- [Data for this task]:
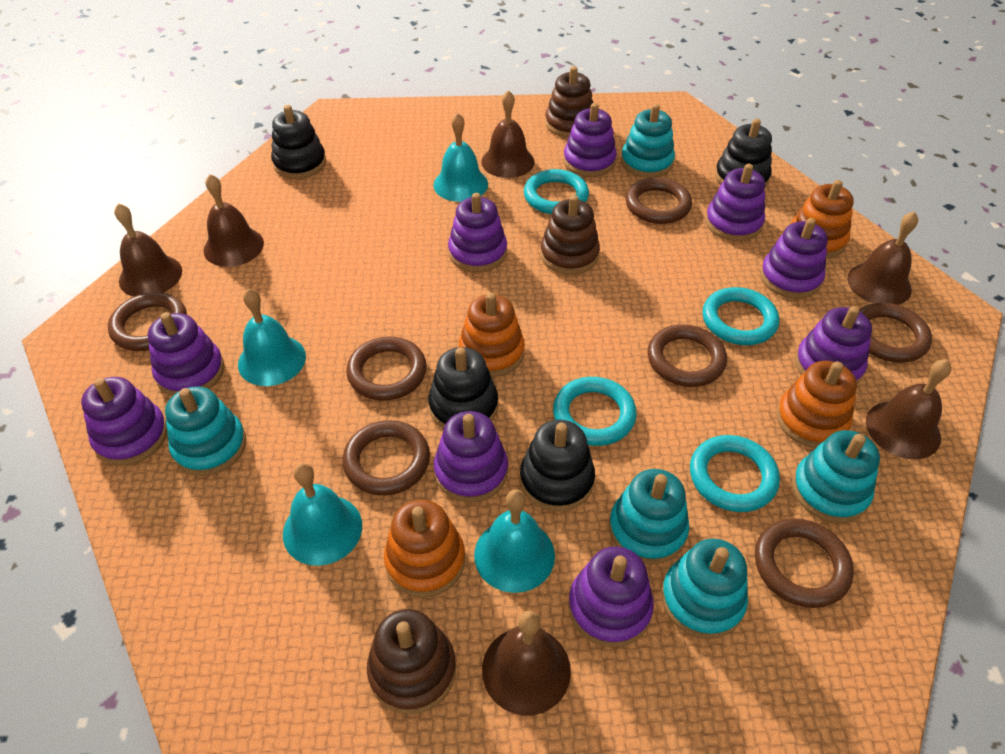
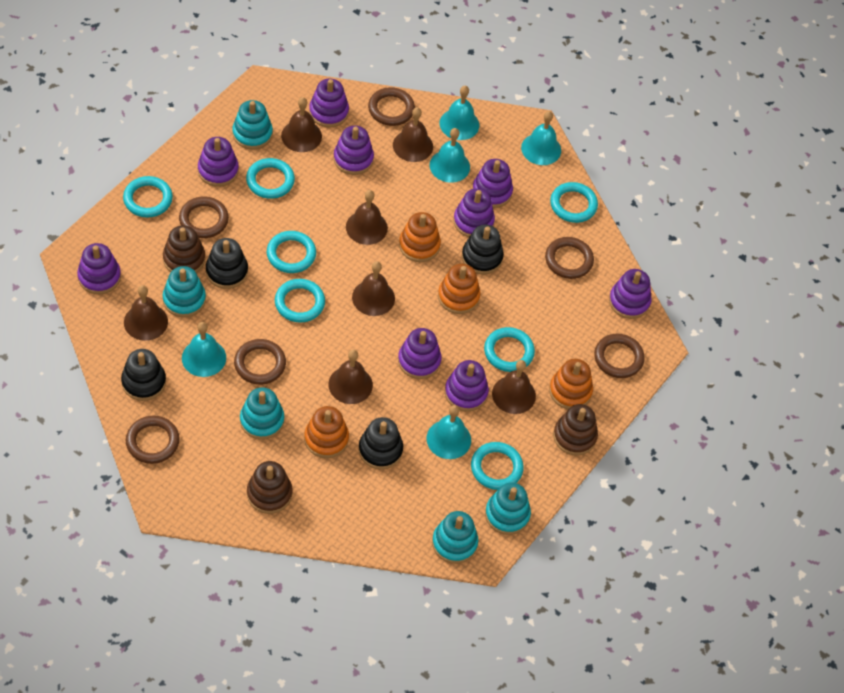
brown bell: [114,203,182,297] [203,174,264,267] [481,90,534,178] [482,611,571,716] [847,211,918,305] [866,359,952,459] = 6 -> [124,285,168,341] [281,97,322,152] [328,350,373,404] [346,190,388,245] [352,261,395,316] [393,107,433,162] [492,360,536,414] = 7
brown ring: [108,292,187,351] [342,420,430,495] [346,337,427,401] [626,178,692,224] [647,324,727,387] [755,518,853,608] [859,303,932,363] = 7 -> [126,416,180,464] [179,196,229,238] [234,339,286,385] [368,87,415,126] [545,237,594,279] [594,334,645,378] = 6
turquoise bell: [238,288,306,386] [283,463,362,566] [433,112,488,202] [474,489,555,593] = 4 -> [182,322,226,377] [427,405,471,459] [430,128,470,183] [440,86,479,140] [521,111,561,165] = 5
turquoise ring: [524,169,589,214] [553,377,637,446] [690,435,780,512] [702,287,779,345] = 4 -> [123,176,173,218] [246,158,295,199] [267,231,316,273] [275,279,325,323] [471,442,524,490] [484,327,535,372] [550,182,598,223] = 7

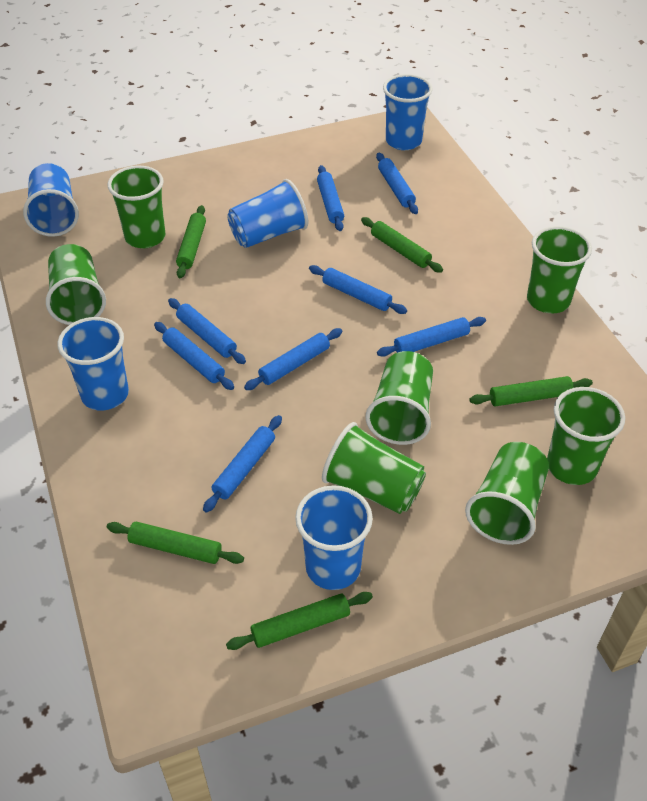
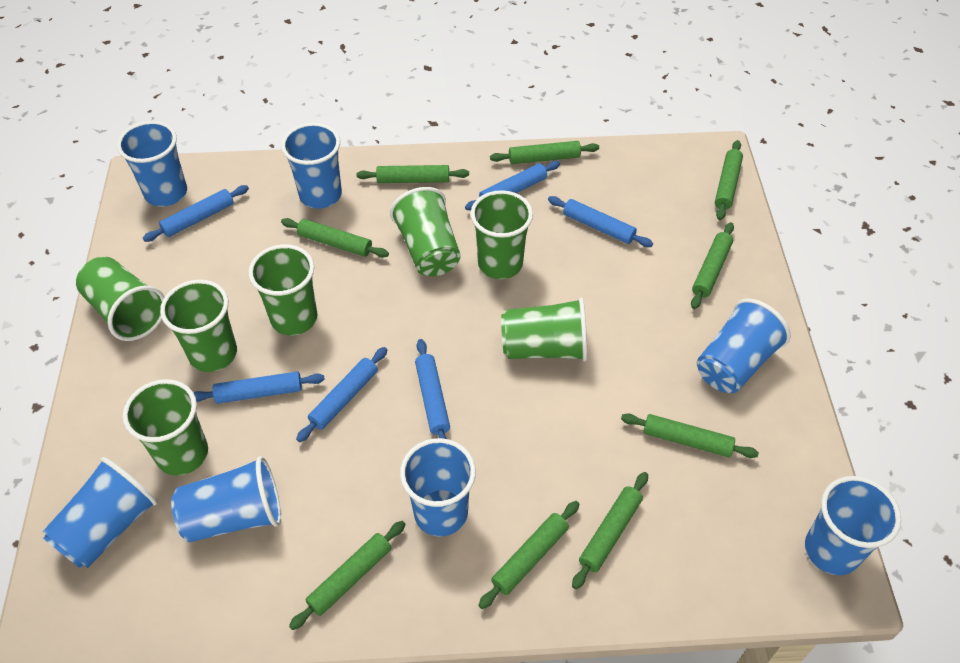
blue cup: [23,163,79,237] [58,317,129,410] [227,179,308,248] [295,485,373,590] [383,74,432,150] = 5 -> [43,457,158,569] [117,121,187,207] [171,456,281,542] [281,123,342,209] [400,438,476,536] [697,298,791,393] [805,476,901,575] = 7
blue rolling pin: [154,322,234,390] [168,298,246,364] [203,415,282,513] [244,328,342,390] [309,265,407,314] [317,165,344,231] [376,153,418,214] [377,317,486,357] = 8 -> [143,185,249,242] [194,372,325,404] [296,347,387,442] [415,339,450,439] [465,161,560,210] [548,196,653,247] = 6
green rolling pin: [107,522,244,564] [176,205,206,278] [226,592,373,650] [361,217,443,273] [469,376,593,406] = 5 -> [281,218,389,258] [289,521,406,630] [356,165,469,183] [478,501,579,609] [490,141,599,164] [572,472,648,589] [621,413,759,458] [691,222,734,309] [715,140,743,220] = 9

- [What is needed]: Write out word for word the lines above that run from the one with "turquoise bell: [238,288,306,386]" to the one with "blue rolling pin: [154,322,234,390]". Include both end lines; exclude the images.

- [Written answer]:
turquoise bell: [238,288,306,386] [283,463,362,566] [433,112,488,202] [474,489,555,593] = 4 -> [182,322,226,377] [427,405,471,459] [430,128,470,183] [440,86,479,140] [521,111,561,165] = 5
turquoise ring: [524,169,589,214] [553,377,637,446] [690,435,780,512] [702,287,779,345] = 4 -> [123,176,173,218] [246,158,295,199] [267,231,316,273] [275,279,325,323] [471,442,524,490] [484,327,535,372] [550,182,598,223] = 7

blue cup: [23,163,79,237] [58,317,129,410] [227,179,308,248] [295,485,373,590] [383,74,432,150] = 5 -> [43,457,158,569] [117,121,187,207] [171,456,281,542] [281,123,342,209] [400,438,476,536] [697,298,791,393] [805,476,901,575] = 7
blue rolling pin: [154,322,234,390] [168,298,246,364] [203,415,282,513] [244,328,342,390] [309,265,407,314] [317,165,344,231] [376,153,418,214] [377,317,486,357] = 8 -> [143,185,249,242] [194,372,325,404] [296,347,387,442] [415,339,450,439] [465,161,560,210] [548,196,653,247] = 6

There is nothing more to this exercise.